What to work on
Copy out the data below verbatim.

Records supplied
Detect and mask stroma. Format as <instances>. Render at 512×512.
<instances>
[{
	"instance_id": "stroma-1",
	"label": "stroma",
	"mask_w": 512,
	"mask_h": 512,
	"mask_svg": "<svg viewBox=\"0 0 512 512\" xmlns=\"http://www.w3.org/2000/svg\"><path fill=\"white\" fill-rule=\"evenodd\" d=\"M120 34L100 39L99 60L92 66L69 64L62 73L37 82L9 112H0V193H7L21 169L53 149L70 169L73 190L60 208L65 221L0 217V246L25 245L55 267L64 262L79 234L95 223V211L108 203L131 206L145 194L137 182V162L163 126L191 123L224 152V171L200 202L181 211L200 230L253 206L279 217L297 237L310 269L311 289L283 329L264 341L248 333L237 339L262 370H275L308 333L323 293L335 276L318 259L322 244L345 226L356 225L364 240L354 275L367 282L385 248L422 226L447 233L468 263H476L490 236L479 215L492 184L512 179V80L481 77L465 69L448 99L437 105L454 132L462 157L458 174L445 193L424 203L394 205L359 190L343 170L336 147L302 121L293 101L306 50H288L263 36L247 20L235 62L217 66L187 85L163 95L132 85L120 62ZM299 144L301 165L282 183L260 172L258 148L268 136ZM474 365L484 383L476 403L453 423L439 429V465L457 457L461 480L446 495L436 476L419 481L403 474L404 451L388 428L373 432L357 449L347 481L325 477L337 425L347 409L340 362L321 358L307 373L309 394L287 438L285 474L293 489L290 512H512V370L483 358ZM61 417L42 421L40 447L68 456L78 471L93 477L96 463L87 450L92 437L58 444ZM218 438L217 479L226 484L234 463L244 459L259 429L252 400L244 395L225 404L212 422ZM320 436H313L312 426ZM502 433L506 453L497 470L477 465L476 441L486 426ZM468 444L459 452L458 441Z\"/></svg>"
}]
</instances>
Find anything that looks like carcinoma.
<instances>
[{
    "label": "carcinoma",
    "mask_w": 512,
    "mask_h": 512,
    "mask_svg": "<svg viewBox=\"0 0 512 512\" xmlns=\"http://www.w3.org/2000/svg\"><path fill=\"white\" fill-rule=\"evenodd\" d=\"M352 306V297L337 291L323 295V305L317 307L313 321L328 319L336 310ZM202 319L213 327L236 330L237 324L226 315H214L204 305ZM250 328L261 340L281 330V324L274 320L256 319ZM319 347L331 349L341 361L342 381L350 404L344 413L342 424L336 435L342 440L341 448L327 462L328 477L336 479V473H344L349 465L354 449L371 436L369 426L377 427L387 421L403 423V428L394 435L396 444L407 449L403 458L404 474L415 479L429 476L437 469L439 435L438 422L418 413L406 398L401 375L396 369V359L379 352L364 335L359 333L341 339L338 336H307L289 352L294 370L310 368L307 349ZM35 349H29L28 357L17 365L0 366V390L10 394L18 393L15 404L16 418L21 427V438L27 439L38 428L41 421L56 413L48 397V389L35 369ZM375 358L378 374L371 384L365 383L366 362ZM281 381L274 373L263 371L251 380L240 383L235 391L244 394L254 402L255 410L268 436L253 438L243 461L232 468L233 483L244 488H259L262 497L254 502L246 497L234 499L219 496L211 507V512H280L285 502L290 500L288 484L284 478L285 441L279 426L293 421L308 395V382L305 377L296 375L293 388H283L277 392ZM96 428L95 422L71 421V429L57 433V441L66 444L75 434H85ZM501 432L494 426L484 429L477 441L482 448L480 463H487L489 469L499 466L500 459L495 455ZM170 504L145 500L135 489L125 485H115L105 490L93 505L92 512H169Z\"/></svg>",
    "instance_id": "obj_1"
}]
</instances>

Final result
Detect and mask stroma. Format as <instances>. Render at 512×512.
<instances>
[{
	"instance_id": "stroma-1",
	"label": "stroma",
	"mask_w": 512,
	"mask_h": 512,
	"mask_svg": "<svg viewBox=\"0 0 512 512\" xmlns=\"http://www.w3.org/2000/svg\"><path fill=\"white\" fill-rule=\"evenodd\" d=\"M120 34L100 39L99 60L92 66L69 64L62 73L37 82L9 112H0V193H7L21 169L53 149L70 169L73 190L60 208L65 221L0 217V246L25 245L55 267L64 262L79 234L95 223V211L108 203L131 206L145 194L137 182V162L163 126L191 123L224 152V171L200 202L181 211L200 230L253 206L279 217L297 237L310 269L311 289L283 329L264 341L248 333L237 339L262 370H275L308 333L323 293L335 276L318 259L322 244L345 226L356 225L364 240L354 275L367 282L385 248L422 226L447 233L468 263H476L490 236L479 215L492 184L512 179V80L481 77L465 69L448 99L437 105L454 132L462 157L458 174L445 193L424 203L394 205L359 190L343 170L336 147L302 121L293 101L306 50H288L263 36L247 20L235 62L217 66L187 85L163 95L132 85L120 62ZM299 144L301 165L282 183L260 172L258 148L268 136ZM474 365L484 383L476 403L453 423L439 429V465L457 457L461 480L446 495L436 476L419 481L403 474L404 451L388 428L373 432L357 449L347 481L325 477L337 425L347 409L340 362L321 358L307 373L309 394L287 438L285 474L293 489L290 512H512V370L483 358ZM61 417L42 421L40 447L68 456L78 471L93 477L96 463L87 450L92 437L58 444ZM218 438L217 479L226 484L234 463L244 459L259 429L252 400L244 395L225 404L212 422ZM320 436H313L312 426ZM502 433L506 453L497 470L477 465L476 441L486 426ZM468 444L459 452L458 441Z\"/></svg>"
}]
</instances>
Find anything that looks like carcinoma.
<instances>
[{
    "label": "carcinoma",
    "mask_w": 512,
    "mask_h": 512,
    "mask_svg": "<svg viewBox=\"0 0 512 512\" xmlns=\"http://www.w3.org/2000/svg\"><path fill=\"white\" fill-rule=\"evenodd\" d=\"M352 306V297L337 291L323 295V305L317 307L313 321L328 319L336 310ZM202 319L213 327L236 330L237 324L226 315H214L204 305ZM250 328L261 340L281 330V324L274 320L256 319ZM319 347L331 349L341 361L342 381L350 404L344 413L342 424L336 435L342 440L341 448L327 462L328 477L336 479V473H344L349 465L354 449L371 436L369 426L377 427L387 421L403 423V428L394 435L396 444L407 449L403 458L404 474L415 479L429 476L437 469L439 435L438 422L418 413L406 398L401 375L396 369V359L379 352L364 335L359 333L341 339L338 336H307L289 352L294 370L310 368L307 349ZM35 349H29L28 357L17 365L0 366V390L10 394L18 393L15 404L16 418L21 427V438L27 439L38 428L41 421L56 413L48 397V389L35 369ZM375 358L378 374L371 384L365 383L366 362ZM281 381L274 373L263 371L251 380L240 383L235 391L244 394L254 402L255 410L268 436L253 438L243 461L232 468L233 483L244 488H259L262 497L254 502L246 497L234 499L219 496L211 507V512H280L285 502L290 500L288 484L284 478L285 441L279 426L293 421L308 395V382L305 377L296 375L293 388H283L277 392ZM96 428L95 422L71 421V429L57 433V441L66 444L75 434H85ZM501 432L494 426L484 429L477 441L482 448L480 463H487L489 469L499 466L500 459L495 455ZM170 504L145 500L135 489L125 485H115L105 490L93 505L92 512H169Z\"/></svg>",
    "instance_id": "obj_1"
}]
</instances>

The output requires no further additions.